----- Records provided

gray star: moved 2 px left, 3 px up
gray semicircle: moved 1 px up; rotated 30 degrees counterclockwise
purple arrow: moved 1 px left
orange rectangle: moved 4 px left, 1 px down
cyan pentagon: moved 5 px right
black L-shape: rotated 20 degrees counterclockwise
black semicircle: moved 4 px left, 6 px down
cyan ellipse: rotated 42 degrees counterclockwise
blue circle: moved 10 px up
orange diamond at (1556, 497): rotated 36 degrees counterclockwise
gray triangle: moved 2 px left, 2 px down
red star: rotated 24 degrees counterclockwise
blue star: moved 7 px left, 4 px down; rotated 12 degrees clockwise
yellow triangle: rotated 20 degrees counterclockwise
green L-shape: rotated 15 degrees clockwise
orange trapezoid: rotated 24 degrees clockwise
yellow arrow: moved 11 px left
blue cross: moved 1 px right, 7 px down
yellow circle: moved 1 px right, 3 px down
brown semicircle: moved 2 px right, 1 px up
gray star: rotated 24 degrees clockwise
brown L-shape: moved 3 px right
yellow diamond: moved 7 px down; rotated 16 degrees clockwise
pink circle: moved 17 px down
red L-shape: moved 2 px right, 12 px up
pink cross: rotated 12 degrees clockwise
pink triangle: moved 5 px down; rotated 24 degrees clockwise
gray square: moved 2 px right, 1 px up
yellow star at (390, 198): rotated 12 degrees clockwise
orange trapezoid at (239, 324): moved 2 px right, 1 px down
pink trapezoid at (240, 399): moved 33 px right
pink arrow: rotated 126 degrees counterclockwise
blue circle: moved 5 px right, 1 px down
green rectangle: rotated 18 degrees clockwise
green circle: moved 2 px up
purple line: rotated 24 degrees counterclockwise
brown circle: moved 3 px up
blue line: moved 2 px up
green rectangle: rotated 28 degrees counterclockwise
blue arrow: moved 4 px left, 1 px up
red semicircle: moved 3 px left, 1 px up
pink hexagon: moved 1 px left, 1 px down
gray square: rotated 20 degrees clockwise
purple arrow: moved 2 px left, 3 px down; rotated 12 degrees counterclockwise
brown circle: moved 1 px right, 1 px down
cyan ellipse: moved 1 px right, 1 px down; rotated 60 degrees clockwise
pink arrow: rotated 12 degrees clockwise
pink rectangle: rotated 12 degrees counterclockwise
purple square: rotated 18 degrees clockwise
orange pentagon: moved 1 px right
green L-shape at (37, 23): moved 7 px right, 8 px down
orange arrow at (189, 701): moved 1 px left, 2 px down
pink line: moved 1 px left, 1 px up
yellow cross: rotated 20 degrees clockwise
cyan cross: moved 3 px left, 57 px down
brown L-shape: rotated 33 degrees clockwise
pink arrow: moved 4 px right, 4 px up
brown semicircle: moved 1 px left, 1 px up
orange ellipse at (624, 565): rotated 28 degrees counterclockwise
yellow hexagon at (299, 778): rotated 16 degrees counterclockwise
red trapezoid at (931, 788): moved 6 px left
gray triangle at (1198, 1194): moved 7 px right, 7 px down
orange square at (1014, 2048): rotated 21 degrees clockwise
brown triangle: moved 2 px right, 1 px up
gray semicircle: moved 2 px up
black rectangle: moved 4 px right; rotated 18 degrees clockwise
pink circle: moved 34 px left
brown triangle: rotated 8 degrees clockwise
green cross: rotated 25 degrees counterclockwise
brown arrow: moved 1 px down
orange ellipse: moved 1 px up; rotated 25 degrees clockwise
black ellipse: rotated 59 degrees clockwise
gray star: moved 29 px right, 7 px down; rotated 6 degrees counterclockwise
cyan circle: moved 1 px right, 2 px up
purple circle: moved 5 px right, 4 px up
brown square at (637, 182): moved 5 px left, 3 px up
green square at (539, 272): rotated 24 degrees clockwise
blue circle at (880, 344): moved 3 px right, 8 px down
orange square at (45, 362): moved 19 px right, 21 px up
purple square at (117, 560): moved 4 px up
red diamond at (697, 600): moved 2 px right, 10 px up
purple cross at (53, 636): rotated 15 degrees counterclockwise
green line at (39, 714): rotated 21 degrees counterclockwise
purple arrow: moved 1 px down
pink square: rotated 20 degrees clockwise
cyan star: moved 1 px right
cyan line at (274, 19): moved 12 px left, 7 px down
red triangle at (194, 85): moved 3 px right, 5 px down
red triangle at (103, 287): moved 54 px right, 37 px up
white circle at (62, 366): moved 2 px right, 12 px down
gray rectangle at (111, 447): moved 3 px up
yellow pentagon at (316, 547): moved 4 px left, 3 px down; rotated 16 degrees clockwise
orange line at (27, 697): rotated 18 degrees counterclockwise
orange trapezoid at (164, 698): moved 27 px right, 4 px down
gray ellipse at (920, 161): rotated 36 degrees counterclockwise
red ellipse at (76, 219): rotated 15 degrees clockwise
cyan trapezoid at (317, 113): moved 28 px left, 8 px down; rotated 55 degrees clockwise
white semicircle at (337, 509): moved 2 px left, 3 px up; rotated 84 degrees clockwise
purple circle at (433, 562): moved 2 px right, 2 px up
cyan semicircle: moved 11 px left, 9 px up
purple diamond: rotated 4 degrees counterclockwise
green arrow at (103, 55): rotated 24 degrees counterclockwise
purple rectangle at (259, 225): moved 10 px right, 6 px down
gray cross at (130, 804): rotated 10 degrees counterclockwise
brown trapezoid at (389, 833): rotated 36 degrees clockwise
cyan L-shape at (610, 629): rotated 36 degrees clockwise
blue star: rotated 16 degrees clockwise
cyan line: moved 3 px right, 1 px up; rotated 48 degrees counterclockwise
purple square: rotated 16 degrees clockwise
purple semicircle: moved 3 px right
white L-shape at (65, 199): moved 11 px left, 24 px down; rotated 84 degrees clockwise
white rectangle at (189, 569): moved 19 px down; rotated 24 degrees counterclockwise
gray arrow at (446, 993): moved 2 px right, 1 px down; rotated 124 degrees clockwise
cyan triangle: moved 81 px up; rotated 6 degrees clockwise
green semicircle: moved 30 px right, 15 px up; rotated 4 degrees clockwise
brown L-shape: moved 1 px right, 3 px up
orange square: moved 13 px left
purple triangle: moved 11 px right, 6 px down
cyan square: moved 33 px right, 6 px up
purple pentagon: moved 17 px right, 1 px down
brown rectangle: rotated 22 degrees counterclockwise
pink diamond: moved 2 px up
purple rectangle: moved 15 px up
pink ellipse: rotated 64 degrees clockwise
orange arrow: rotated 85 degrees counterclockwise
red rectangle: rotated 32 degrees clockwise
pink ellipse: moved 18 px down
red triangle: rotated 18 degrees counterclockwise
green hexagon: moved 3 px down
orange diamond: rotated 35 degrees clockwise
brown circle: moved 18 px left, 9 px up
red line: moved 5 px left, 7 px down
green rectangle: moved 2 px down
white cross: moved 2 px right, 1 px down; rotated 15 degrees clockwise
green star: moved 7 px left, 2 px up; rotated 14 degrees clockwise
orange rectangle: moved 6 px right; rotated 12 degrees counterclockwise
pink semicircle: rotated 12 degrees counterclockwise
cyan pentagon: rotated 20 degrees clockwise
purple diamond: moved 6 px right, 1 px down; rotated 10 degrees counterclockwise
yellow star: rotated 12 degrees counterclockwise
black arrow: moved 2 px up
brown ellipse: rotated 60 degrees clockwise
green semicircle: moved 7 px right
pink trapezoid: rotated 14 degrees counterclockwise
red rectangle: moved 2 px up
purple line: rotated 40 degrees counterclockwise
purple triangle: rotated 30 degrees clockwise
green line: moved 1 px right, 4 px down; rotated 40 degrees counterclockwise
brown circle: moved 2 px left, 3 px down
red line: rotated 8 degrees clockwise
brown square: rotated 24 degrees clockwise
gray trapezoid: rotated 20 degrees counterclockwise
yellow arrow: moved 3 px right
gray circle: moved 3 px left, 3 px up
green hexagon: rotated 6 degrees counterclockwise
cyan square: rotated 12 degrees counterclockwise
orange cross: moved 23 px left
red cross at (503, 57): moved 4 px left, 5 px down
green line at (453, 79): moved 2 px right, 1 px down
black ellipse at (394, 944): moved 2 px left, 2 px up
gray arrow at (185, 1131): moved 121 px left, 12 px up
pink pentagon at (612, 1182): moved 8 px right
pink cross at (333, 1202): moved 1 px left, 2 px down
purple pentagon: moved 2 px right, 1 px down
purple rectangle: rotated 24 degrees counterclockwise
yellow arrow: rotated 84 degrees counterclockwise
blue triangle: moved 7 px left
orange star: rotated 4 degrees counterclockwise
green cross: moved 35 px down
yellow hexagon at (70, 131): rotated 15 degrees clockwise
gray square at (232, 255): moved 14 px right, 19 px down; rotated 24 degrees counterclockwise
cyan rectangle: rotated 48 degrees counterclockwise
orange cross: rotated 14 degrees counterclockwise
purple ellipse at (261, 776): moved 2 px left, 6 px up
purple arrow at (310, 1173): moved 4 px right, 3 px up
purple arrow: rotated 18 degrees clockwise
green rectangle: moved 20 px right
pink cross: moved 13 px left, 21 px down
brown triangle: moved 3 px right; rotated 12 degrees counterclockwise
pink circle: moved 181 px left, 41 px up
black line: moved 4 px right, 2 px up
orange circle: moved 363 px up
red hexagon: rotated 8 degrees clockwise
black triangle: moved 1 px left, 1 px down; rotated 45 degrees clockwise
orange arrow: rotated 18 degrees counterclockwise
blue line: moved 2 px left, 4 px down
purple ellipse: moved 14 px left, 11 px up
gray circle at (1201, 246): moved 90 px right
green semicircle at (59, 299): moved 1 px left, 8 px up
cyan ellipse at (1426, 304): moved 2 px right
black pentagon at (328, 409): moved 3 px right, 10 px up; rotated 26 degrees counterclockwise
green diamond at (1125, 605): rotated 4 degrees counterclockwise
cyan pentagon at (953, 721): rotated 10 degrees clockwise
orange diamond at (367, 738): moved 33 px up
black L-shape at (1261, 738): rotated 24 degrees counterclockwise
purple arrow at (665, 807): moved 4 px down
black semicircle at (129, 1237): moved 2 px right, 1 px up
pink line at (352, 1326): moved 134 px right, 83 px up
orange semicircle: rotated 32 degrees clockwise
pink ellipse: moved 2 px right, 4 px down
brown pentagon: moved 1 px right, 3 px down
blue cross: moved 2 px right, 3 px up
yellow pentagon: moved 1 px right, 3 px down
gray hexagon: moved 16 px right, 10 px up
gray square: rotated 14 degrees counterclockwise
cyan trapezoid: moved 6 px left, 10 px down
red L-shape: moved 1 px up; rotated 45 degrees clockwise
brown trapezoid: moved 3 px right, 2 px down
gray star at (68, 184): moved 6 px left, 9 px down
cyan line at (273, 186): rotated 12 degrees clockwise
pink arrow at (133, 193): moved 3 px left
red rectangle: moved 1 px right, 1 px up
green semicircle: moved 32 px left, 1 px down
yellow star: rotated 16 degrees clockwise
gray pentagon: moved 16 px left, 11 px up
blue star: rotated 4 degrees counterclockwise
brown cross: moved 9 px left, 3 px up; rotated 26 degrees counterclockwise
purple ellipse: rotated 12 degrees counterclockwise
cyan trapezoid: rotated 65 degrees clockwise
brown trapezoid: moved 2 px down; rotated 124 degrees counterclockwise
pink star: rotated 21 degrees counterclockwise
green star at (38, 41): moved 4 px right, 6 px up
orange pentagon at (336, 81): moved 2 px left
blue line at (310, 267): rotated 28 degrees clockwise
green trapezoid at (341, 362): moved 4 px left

----------

All lines in the listing above from the line containing "purple arrow: moved 2" to the line containing "purple square: rotated 18 degrees clockwise", inclusive, should be retyped exactly; no other lines should appear.

## Your response
purple arrow: moved 2 px left, 3 px down; rotated 12 degrees counterclockwise
brown circle: moved 1 px right, 1 px down
cyan ellipse: moved 1 px right, 1 px down; rotated 60 degrees clockwise
pink arrow: rotated 12 degrees clockwise
pink rectangle: rotated 12 degrees counterclockwise
purple square: rotated 18 degrees clockwise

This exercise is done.